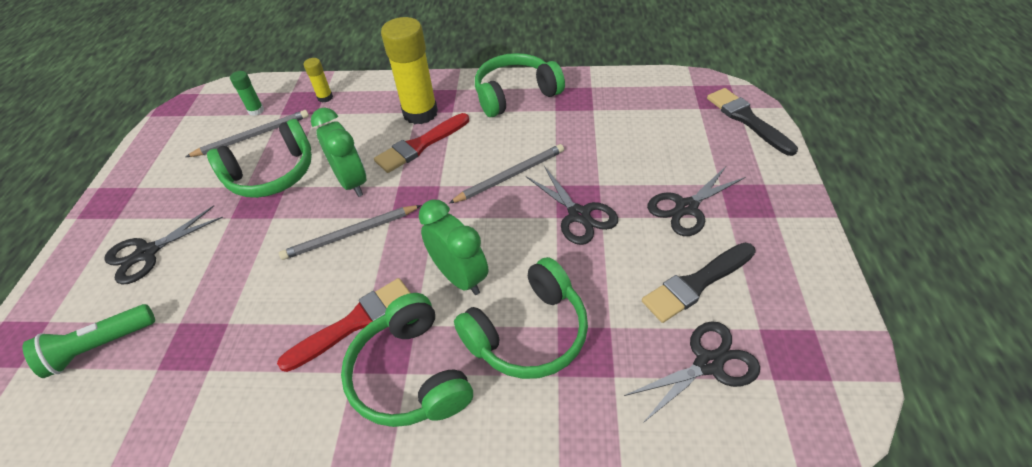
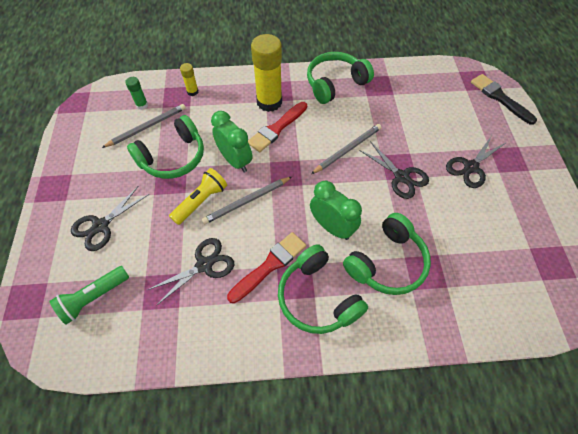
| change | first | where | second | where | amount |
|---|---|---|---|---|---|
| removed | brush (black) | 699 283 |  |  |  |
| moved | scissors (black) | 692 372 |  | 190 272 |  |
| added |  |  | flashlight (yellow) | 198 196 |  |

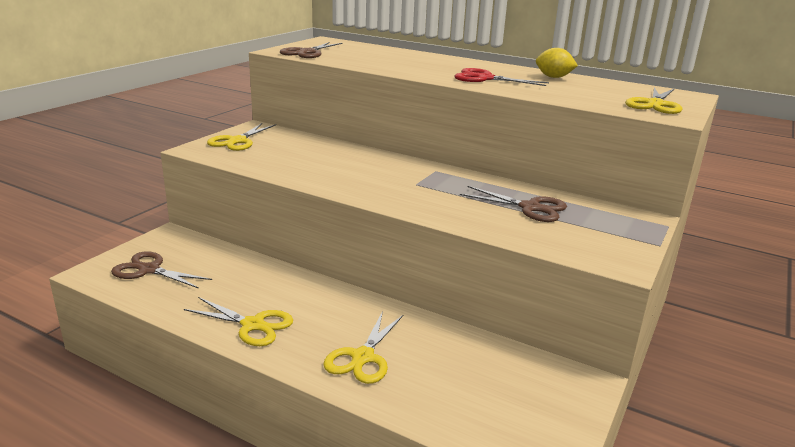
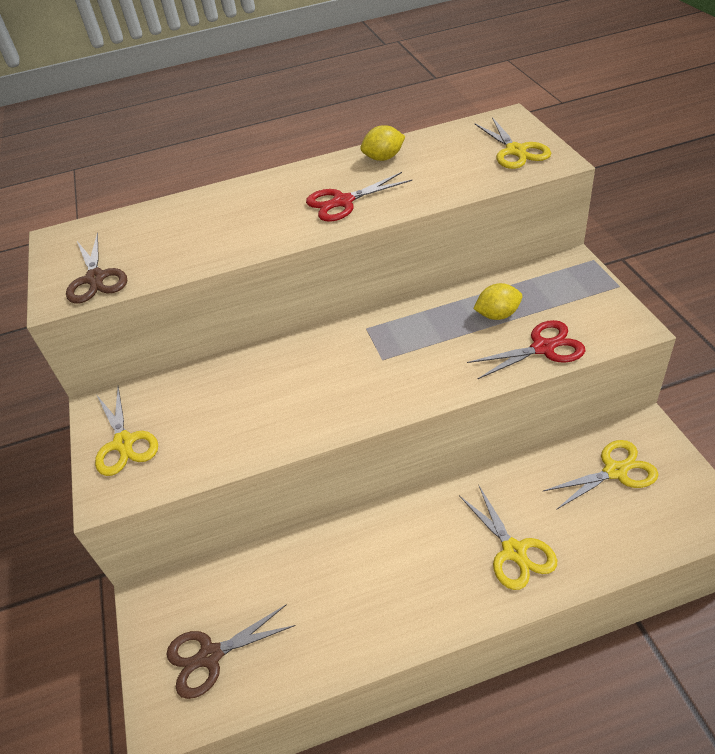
| change | first | where | second | where | amount |
|---|---|---|---|---|---|
| replaced | scissors (brown) | 513 204 | lemon (yellow) | 497 301 |  |
| moved | scissors (yellow) | 238 321 |  | 601 475 |  |
| added |  |  | scissors (red) | 526 349 |  |

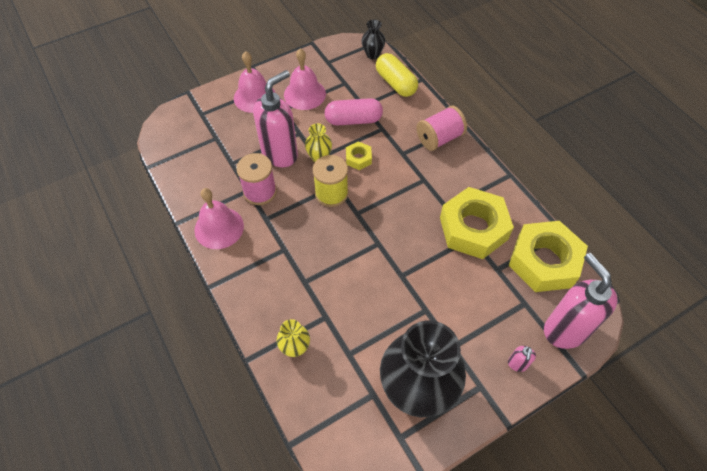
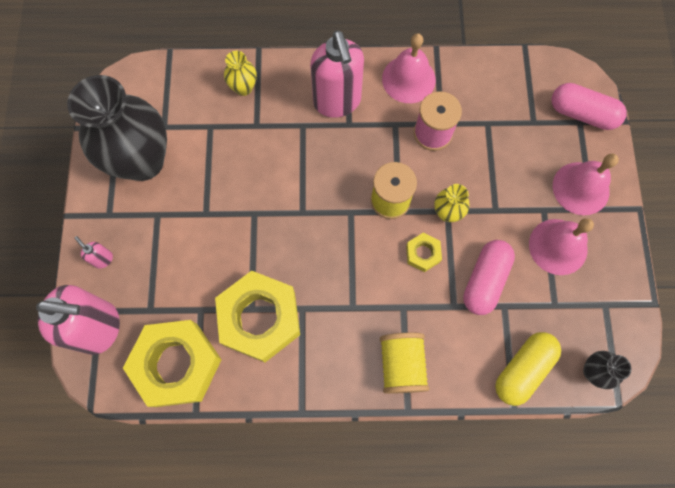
| change | first | where | second | where | amount |
|---|---|---|---|---|---|
| turned | capsule (yellow) | 397 75 |  | 528 369 | 45 degrees counterclockwise |
| moved | soap dispenser (pink) | 275 118 |  | 337 74 |  |
| recoloured | spool (pink) | 442 128 | spool (yellow) | 404 363 |  |
| added |  |  | capsule (pink) | 589 106 |  |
━━━━━━━━━━━━━━━━━━━━━━━━━━━━━━
- **TASK TO COMPLETE**:
Your reply must be one number: how many lines of the material hold the string "scissors".

- **WRITTEN RESPONSE**:
4